Revision tracking records

******

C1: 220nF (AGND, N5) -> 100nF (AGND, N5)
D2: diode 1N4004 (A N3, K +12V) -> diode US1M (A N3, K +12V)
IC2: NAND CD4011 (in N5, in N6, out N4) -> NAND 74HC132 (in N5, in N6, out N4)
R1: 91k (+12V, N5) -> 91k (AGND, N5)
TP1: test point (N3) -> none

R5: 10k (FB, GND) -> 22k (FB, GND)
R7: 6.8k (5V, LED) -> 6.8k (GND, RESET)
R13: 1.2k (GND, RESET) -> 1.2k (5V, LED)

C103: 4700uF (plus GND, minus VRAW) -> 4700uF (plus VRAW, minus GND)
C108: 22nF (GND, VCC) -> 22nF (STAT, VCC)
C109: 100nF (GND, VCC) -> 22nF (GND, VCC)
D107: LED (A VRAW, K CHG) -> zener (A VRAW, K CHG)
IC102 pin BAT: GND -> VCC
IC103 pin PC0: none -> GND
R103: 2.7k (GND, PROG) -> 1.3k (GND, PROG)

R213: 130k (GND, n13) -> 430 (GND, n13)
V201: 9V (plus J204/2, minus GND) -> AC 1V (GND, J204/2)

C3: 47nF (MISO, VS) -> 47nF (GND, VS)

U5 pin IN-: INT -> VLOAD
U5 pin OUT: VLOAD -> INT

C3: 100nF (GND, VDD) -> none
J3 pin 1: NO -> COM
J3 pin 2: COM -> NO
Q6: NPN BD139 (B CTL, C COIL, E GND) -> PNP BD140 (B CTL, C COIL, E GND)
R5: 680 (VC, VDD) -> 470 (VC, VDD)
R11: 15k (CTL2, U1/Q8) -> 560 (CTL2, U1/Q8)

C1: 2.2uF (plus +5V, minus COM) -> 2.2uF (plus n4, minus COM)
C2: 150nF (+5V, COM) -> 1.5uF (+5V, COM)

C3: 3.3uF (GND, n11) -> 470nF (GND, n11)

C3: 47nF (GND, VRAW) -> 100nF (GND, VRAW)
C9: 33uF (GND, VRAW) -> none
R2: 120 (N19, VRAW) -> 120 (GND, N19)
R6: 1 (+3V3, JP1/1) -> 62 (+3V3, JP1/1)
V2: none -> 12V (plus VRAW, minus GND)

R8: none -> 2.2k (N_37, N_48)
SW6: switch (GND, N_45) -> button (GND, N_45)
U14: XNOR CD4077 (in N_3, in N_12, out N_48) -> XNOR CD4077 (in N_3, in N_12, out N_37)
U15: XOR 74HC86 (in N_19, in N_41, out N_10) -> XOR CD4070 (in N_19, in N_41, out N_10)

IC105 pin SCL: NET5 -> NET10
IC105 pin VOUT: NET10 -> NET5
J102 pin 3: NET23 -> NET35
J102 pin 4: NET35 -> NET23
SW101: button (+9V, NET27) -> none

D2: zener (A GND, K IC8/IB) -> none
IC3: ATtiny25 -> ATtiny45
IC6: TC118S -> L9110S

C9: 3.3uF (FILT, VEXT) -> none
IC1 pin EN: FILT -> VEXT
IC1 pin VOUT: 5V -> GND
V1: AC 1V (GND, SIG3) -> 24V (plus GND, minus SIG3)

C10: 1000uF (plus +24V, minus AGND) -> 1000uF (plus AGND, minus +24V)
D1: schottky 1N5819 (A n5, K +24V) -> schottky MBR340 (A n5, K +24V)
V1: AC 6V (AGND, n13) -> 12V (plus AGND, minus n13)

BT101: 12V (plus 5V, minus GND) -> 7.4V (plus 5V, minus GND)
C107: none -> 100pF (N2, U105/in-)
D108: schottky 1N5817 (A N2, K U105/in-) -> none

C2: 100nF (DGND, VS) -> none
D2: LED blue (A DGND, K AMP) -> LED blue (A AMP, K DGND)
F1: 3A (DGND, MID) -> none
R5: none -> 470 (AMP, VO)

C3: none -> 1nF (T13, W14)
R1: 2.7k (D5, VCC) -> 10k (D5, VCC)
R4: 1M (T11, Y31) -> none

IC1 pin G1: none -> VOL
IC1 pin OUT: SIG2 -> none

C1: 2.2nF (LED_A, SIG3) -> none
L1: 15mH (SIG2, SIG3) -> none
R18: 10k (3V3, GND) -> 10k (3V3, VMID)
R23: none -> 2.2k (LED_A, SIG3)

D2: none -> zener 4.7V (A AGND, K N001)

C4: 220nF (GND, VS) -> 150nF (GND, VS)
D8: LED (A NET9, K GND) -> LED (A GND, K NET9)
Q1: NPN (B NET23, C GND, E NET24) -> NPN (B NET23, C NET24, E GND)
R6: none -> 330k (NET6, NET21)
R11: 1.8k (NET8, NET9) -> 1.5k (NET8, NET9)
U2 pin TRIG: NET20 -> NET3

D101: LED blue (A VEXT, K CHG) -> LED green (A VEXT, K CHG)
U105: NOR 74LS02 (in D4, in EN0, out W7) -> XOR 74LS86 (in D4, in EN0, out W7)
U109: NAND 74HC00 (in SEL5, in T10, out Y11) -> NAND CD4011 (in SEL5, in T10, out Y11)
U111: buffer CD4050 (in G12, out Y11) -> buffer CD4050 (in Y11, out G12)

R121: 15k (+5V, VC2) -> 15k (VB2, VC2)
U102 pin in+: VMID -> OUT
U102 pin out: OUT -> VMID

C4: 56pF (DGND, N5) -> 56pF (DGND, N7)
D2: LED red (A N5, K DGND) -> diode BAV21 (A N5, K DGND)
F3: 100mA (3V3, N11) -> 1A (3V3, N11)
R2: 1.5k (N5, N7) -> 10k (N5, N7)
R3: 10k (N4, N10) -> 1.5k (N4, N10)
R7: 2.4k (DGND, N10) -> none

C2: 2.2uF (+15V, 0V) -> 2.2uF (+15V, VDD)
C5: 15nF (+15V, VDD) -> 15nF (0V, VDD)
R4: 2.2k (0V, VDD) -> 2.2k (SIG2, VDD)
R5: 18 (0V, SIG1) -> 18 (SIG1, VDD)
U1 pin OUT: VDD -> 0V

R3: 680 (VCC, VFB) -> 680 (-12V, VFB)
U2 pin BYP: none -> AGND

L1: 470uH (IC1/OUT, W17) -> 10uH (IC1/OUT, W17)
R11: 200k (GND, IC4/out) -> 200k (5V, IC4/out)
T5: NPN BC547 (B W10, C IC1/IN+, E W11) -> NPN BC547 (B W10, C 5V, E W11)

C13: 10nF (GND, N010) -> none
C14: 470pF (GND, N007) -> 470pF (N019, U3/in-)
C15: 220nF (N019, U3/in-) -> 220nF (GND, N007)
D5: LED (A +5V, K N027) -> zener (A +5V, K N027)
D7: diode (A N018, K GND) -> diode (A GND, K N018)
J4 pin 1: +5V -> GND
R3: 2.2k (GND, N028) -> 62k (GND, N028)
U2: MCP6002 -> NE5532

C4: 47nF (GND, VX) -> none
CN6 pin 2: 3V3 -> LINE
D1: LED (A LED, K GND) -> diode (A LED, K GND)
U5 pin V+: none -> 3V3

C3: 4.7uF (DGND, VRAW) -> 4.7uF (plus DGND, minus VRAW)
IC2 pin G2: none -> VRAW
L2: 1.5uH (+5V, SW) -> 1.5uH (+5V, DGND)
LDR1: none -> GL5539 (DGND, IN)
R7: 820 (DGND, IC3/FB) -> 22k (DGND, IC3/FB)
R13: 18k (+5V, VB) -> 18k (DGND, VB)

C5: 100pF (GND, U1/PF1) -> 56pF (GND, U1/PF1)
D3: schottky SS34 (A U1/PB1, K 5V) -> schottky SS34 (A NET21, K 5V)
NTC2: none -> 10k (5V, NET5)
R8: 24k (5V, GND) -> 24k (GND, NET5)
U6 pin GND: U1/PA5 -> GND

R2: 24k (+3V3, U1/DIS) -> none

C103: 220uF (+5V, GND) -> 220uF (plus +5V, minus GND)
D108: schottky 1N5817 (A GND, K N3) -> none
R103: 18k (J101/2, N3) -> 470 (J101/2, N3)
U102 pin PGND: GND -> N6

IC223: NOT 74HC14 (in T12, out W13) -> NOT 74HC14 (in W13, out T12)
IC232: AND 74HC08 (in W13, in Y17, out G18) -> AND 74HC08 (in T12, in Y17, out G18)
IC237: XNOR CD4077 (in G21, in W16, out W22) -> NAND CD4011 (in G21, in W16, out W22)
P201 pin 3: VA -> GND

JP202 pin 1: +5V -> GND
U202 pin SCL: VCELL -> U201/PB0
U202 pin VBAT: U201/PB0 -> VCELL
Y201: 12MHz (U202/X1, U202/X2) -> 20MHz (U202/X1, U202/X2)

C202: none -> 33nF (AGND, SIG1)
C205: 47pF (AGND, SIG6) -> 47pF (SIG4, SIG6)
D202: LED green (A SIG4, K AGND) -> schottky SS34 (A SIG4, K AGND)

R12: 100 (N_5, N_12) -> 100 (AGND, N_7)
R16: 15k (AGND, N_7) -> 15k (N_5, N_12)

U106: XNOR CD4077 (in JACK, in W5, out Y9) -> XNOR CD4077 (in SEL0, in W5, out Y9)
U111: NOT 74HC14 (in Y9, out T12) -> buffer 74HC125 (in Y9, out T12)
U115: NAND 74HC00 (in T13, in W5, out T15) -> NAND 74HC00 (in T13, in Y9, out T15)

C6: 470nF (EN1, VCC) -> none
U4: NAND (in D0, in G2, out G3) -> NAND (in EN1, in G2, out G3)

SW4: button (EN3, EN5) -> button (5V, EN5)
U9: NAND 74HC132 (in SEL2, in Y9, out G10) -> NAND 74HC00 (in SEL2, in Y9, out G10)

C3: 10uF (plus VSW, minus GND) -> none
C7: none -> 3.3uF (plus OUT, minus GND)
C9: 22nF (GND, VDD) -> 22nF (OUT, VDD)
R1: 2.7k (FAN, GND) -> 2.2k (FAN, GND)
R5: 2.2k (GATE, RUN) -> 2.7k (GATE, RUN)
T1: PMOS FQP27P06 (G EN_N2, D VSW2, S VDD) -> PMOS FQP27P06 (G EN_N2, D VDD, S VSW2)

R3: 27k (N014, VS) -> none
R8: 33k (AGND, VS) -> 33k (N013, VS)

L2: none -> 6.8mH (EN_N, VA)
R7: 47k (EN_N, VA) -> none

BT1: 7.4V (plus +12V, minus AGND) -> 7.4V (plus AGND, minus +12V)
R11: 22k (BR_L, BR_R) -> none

******

### Problem statement:
From the records above, copy out the line with "IC1 pin EN: FILT -> VEXT", the line with "C3: none -> 1nF (T13, W14)", and every line between them, word for word.

### Result:
IC1 pin EN: FILT -> VEXT
IC1 pin VOUT: 5V -> GND
V1: AC 1V (GND, SIG3) -> 24V (plus GND, minus SIG3)

C10: 1000uF (plus +24V, minus AGND) -> 1000uF (plus AGND, minus +24V)
D1: schottky 1N5819 (A n5, K +24V) -> schottky MBR340 (A n5, K +24V)
V1: AC 6V (AGND, n13) -> 12V (plus AGND, minus n13)

BT101: 12V (plus 5V, minus GND) -> 7.4V (plus 5V, minus GND)
C107: none -> 100pF (N2, U105/in-)
D108: schottky 1N5817 (A N2, K U105/in-) -> none

C2: 100nF (DGND, VS) -> none
D2: LED blue (A DGND, K AMP) -> LED blue (A AMP, K DGND)
F1: 3A (DGND, MID) -> none
R5: none -> 470 (AMP, VO)

C3: none -> 1nF (T13, W14)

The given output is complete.